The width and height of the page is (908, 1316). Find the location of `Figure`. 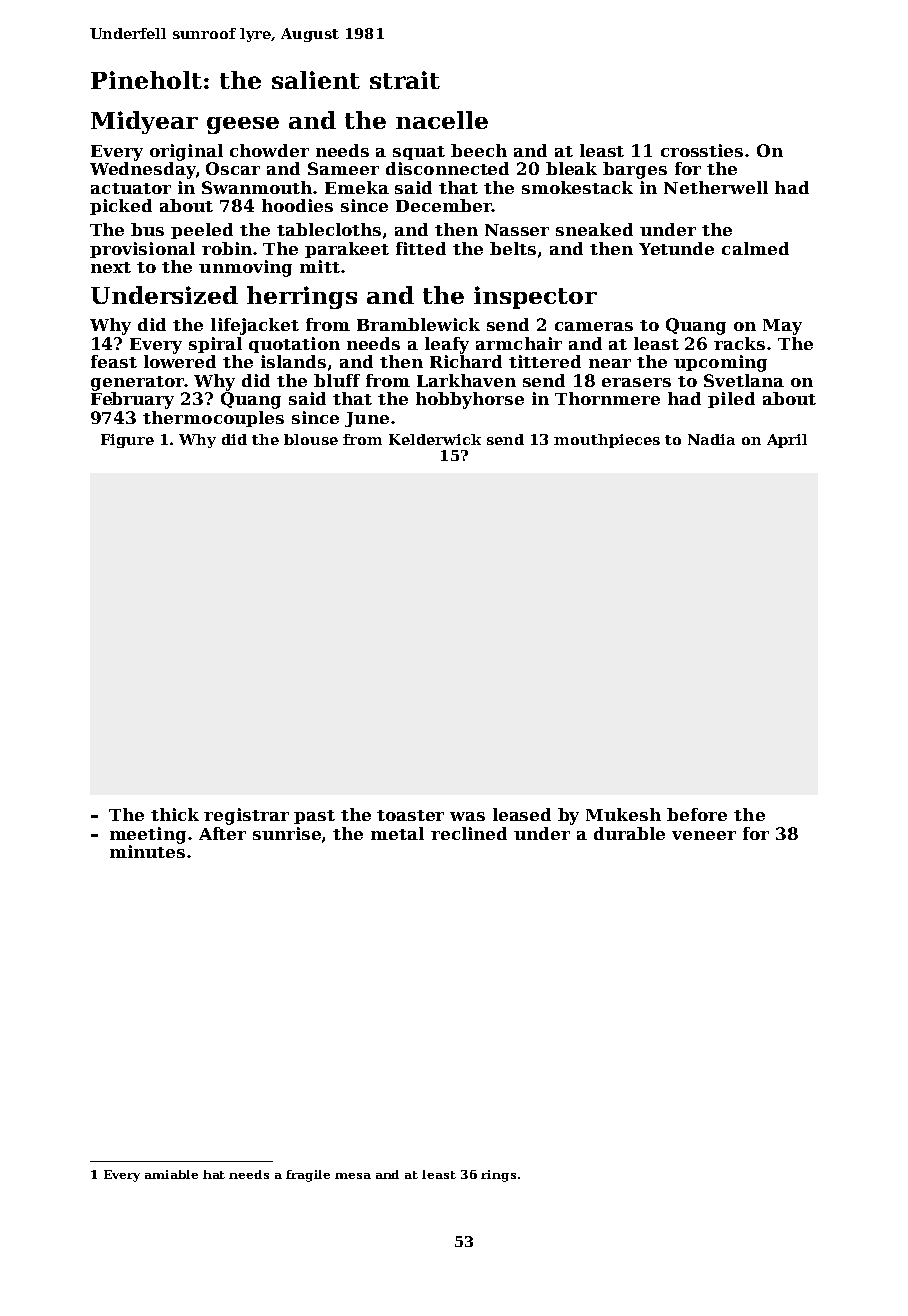

Figure is located at coordinates (127, 441).
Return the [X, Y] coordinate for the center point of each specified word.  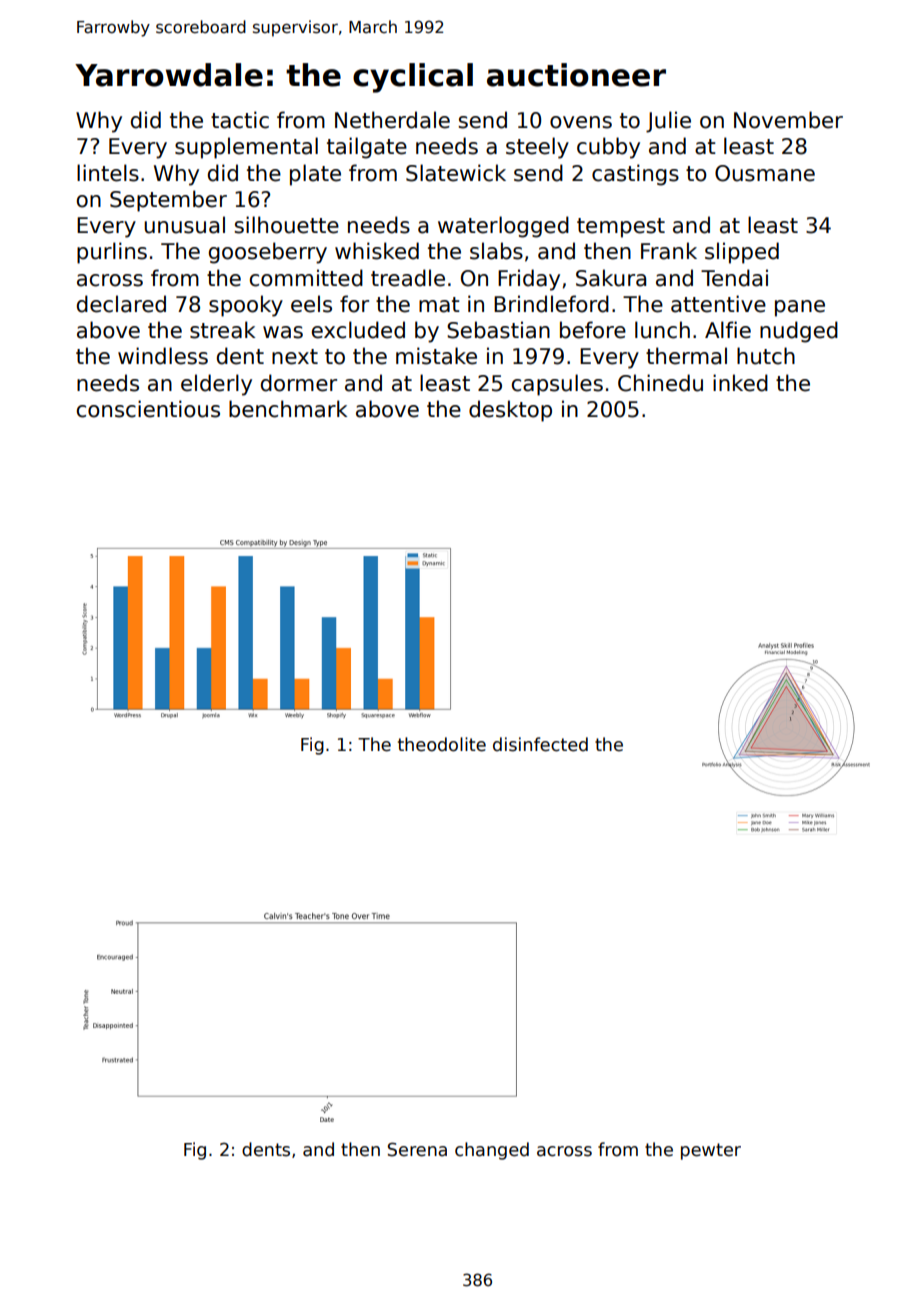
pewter [711, 1151]
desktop [510, 411]
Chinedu [660, 383]
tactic [240, 120]
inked [740, 383]
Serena [417, 1149]
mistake [436, 356]
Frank [669, 251]
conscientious [148, 409]
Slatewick [456, 173]
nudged [799, 332]
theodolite [442, 744]
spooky [246, 306]
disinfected [540, 744]
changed [492, 1151]
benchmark [288, 409]
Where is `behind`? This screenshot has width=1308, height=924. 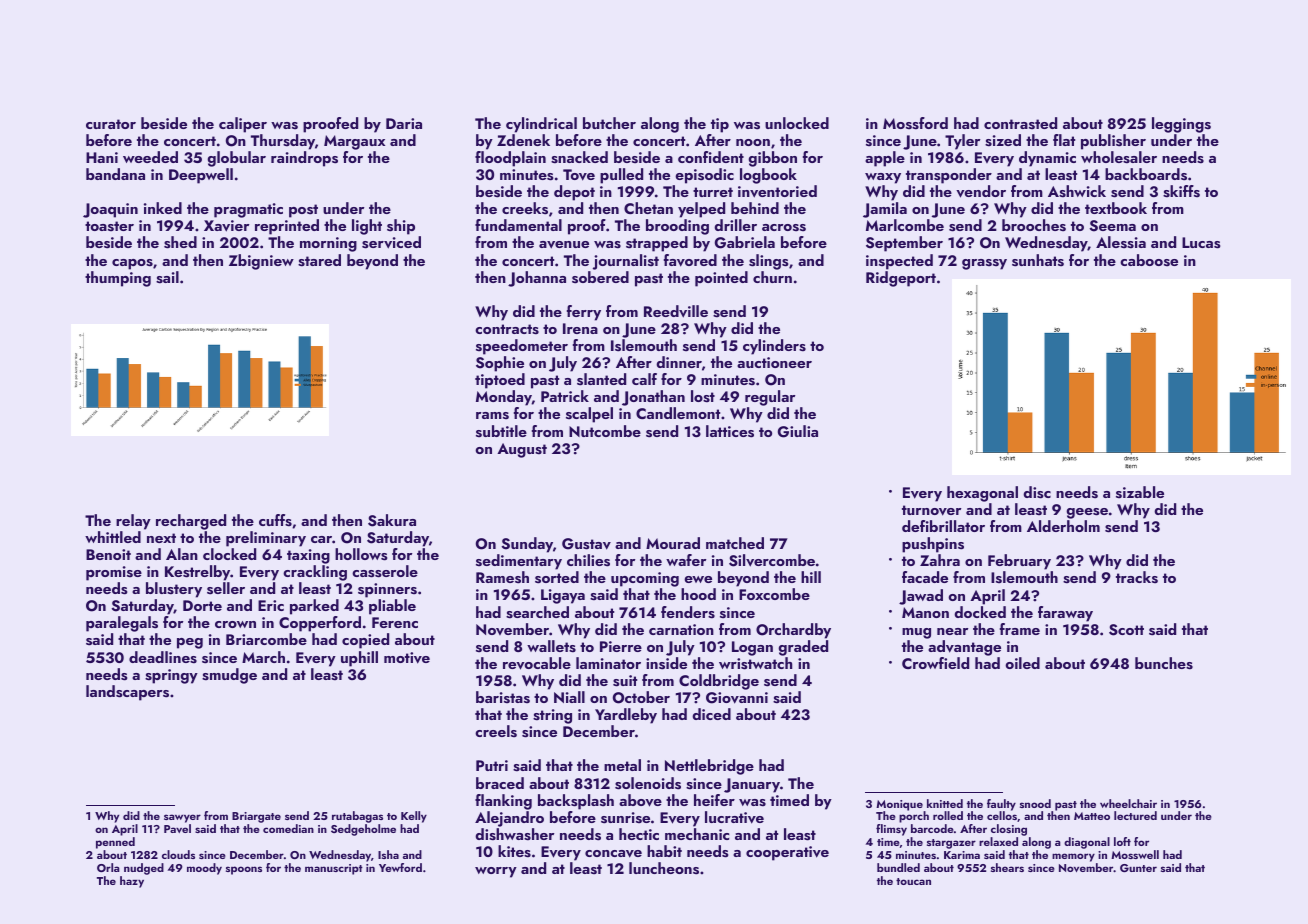
behind is located at coordinates (755, 208).
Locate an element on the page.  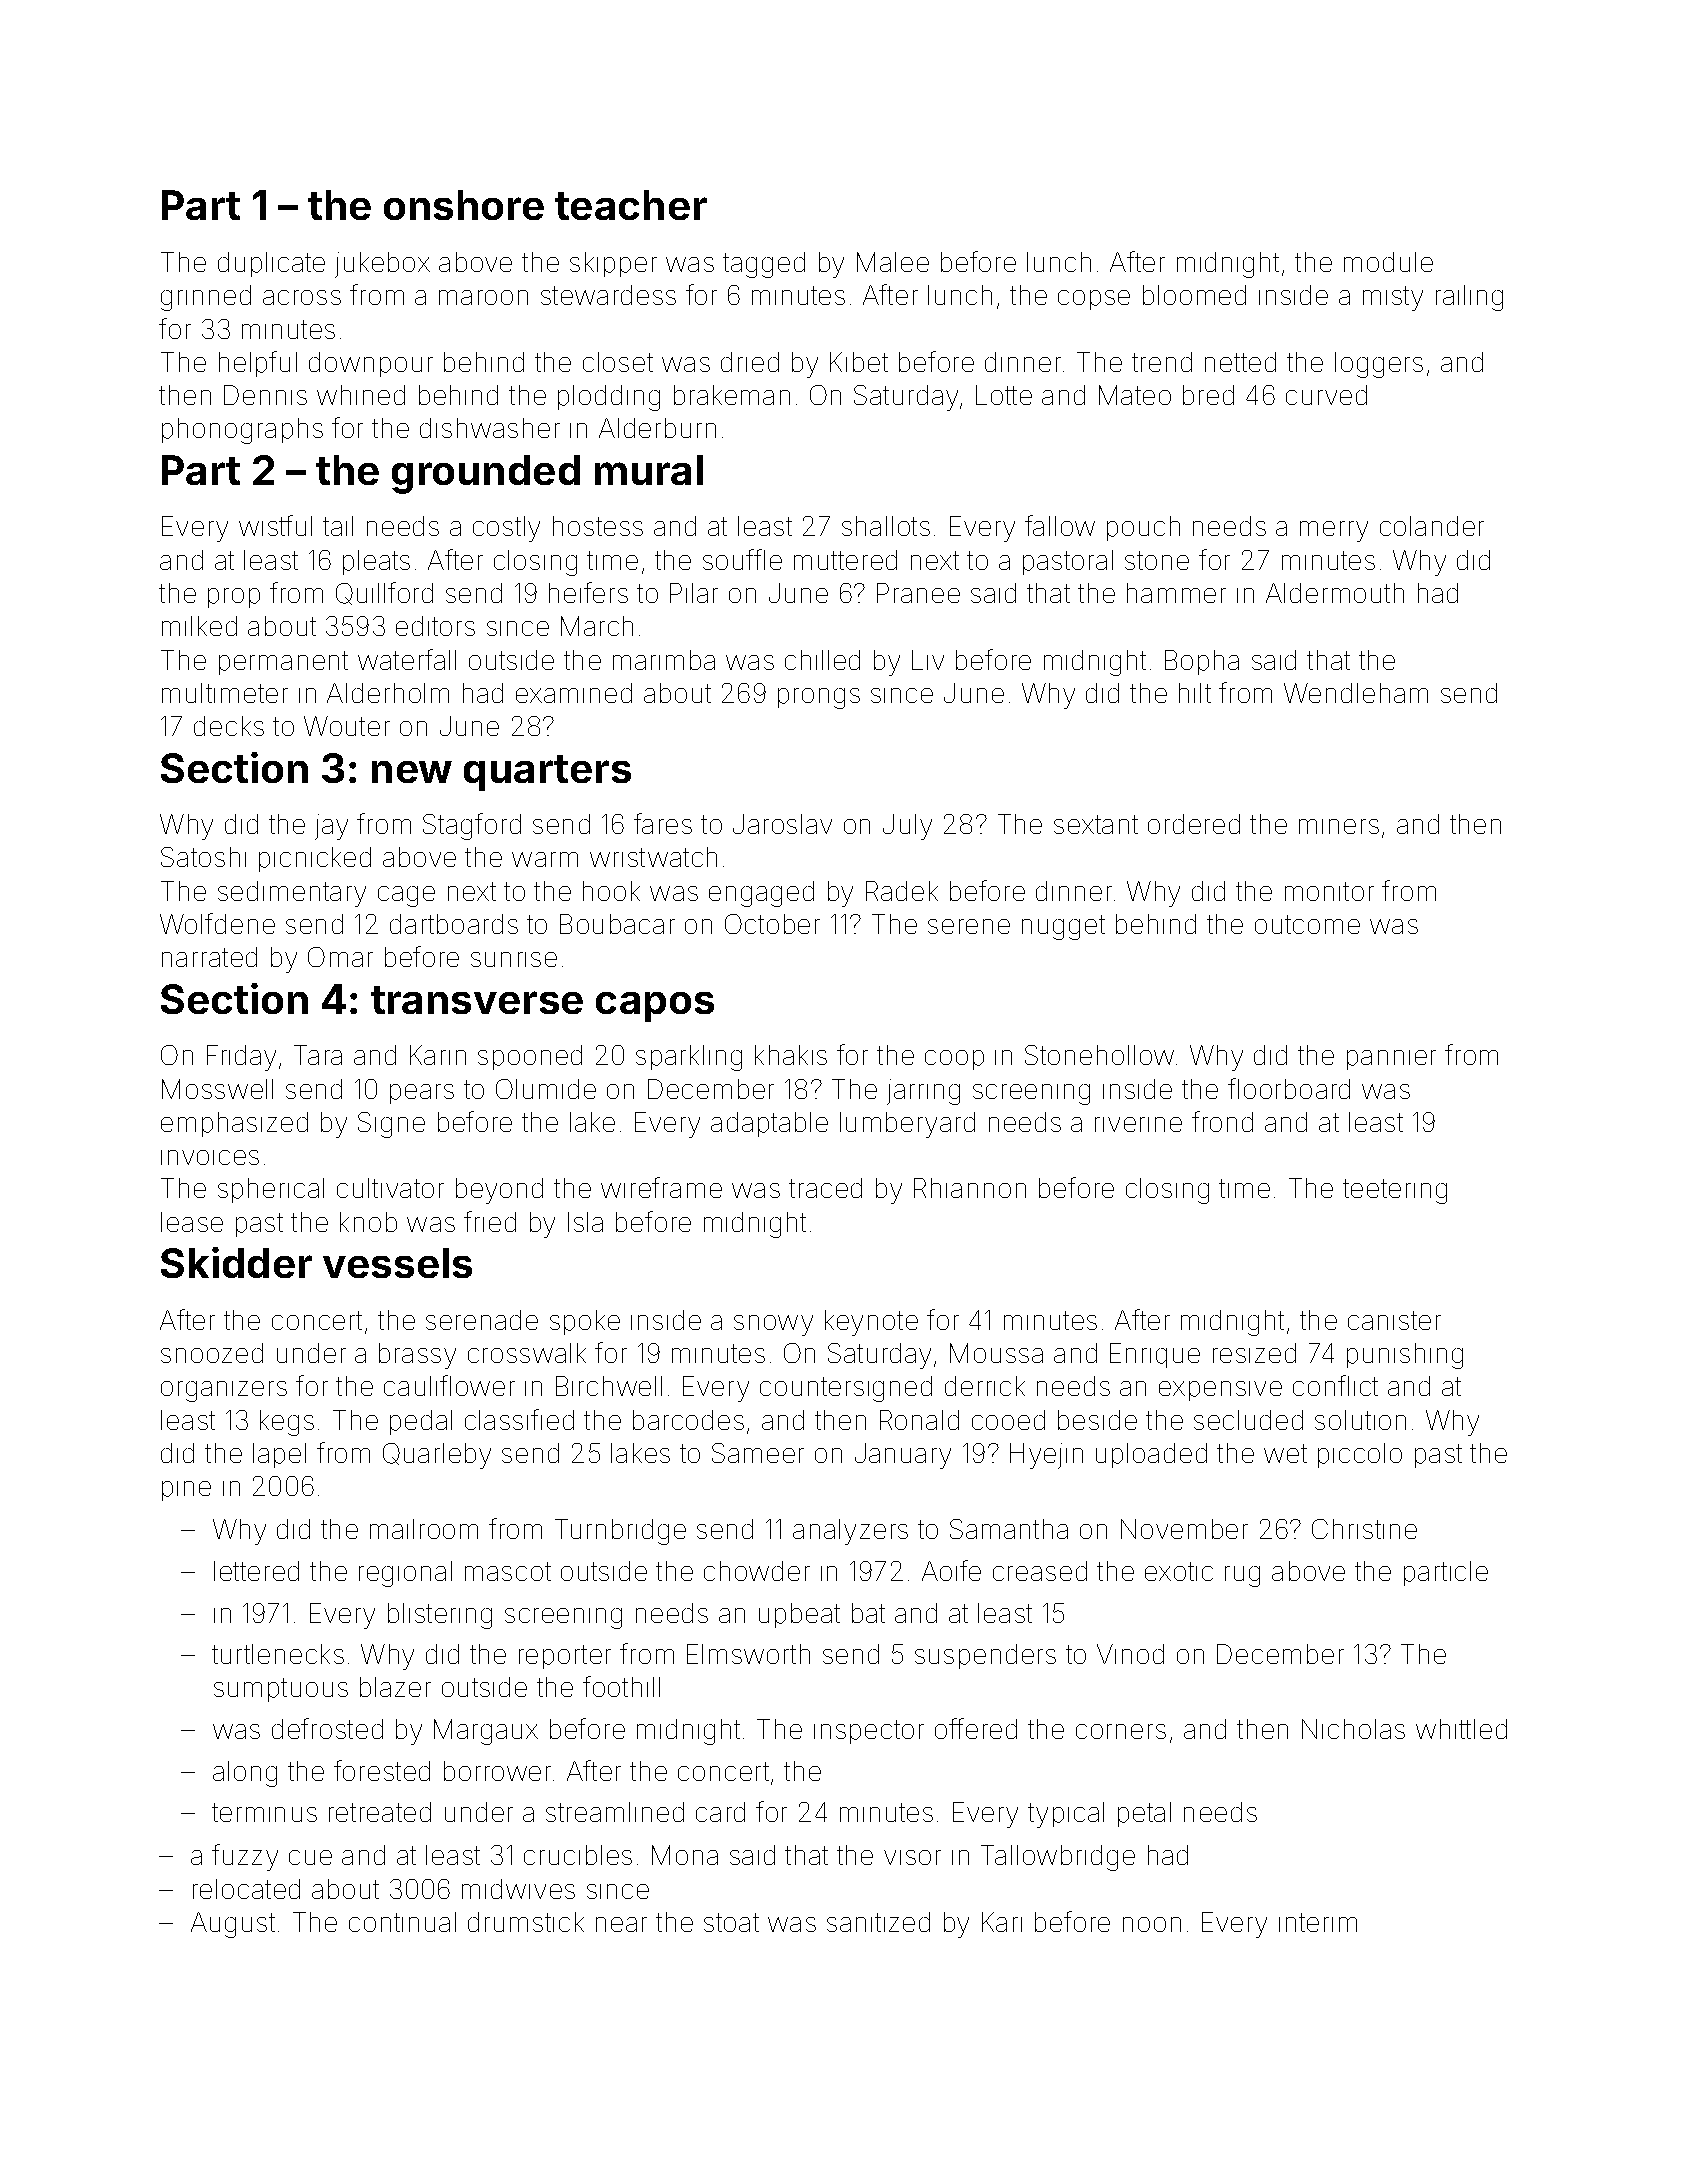
duplicate is located at coordinates (271, 264).
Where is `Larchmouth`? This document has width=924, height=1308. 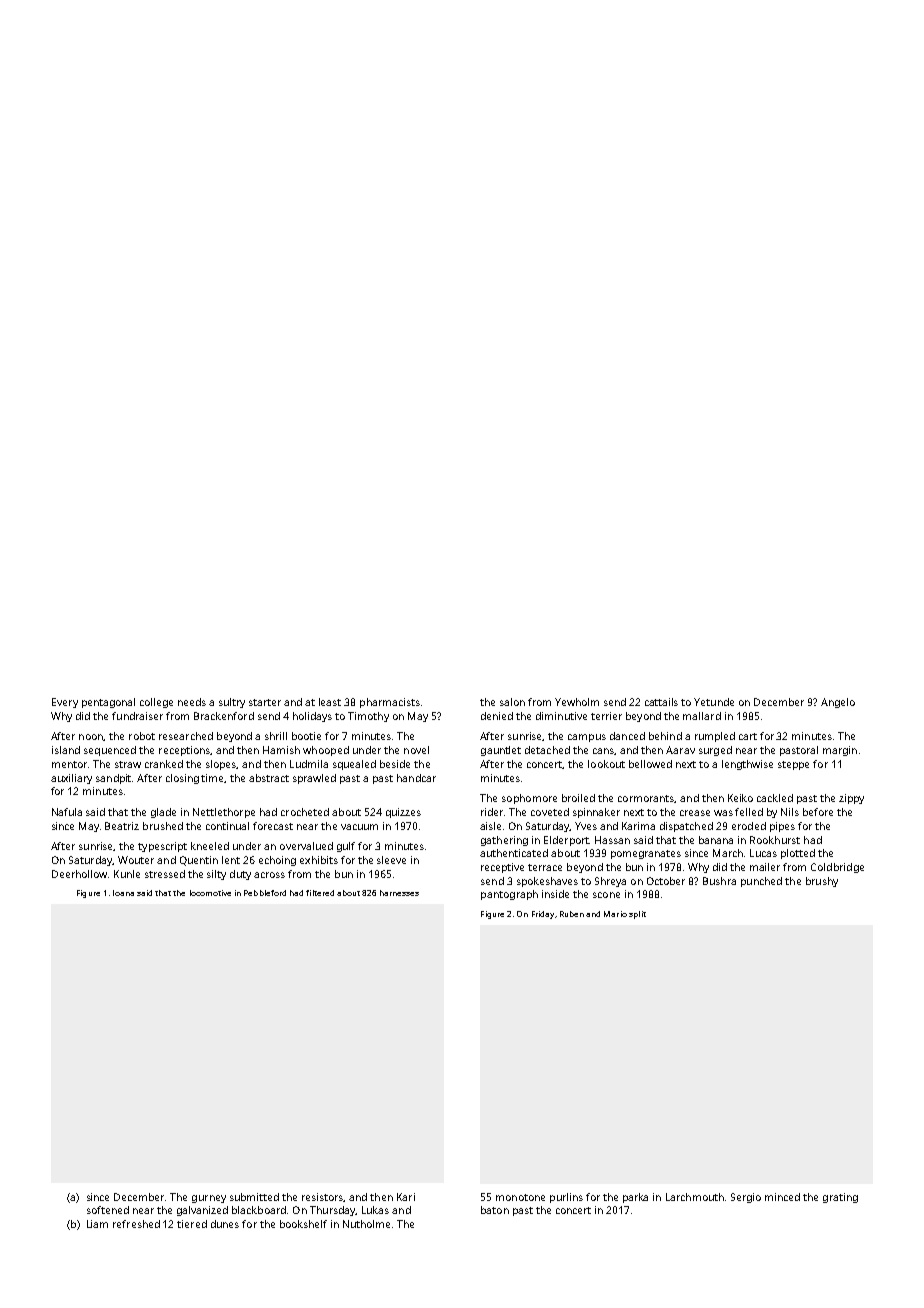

# Exercise brief:
Copy all of the material above word for word, leaving out the pictures.

# Correct output:
The width and height of the page is (908, 1316). Find the location of `Figure`. 

Figure is located at coordinates (127, 441).
Return the [X, Y] coordinate for the center point of each specified word.  
pewter [711, 1151]
desktop [510, 411]
Chinedu [660, 383]
tactic [240, 120]
inked [740, 383]
Serena [417, 1149]
mistake [436, 356]
Frank [669, 251]
conscientious [148, 409]
Slatewick [456, 173]
nudged [799, 332]
theodolite [442, 744]
spooky [246, 306]
disinfected [540, 744]
changed [492, 1151]
benchmark [288, 409]
Where is `behind`? This screenshot has width=1308, height=924. 
behind is located at coordinates (755, 208).
Locate an element on the page.  
duplicate is located at coordinates (271, 264).
Where is `Larchmouth`? This document has width=924, height=1308. 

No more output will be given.